**Your instructions**
Since the pictures are not wanted, retype the listing below exactly and without them.

##### Provided material

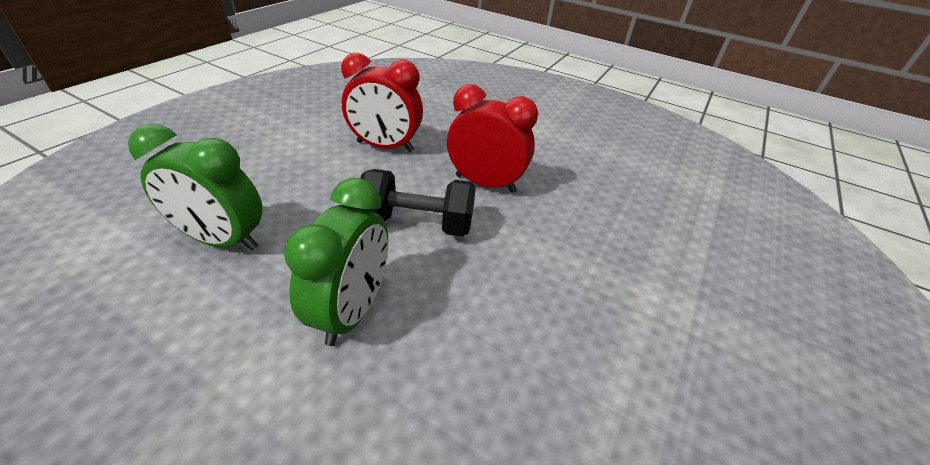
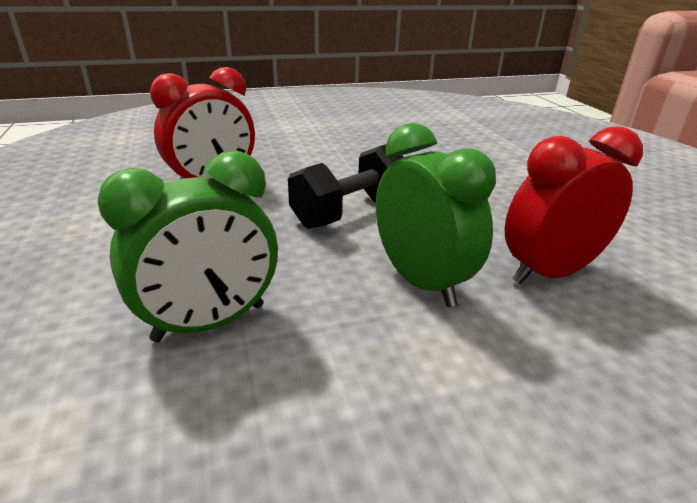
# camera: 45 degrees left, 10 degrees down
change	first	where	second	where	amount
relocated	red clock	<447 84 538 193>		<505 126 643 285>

##########

**Result**
# camera: 45 degrees left, 10 degrees down
change	first	where	second	where	amount
relocated	red clock	<447 84 538 193>		<505 126 643 285>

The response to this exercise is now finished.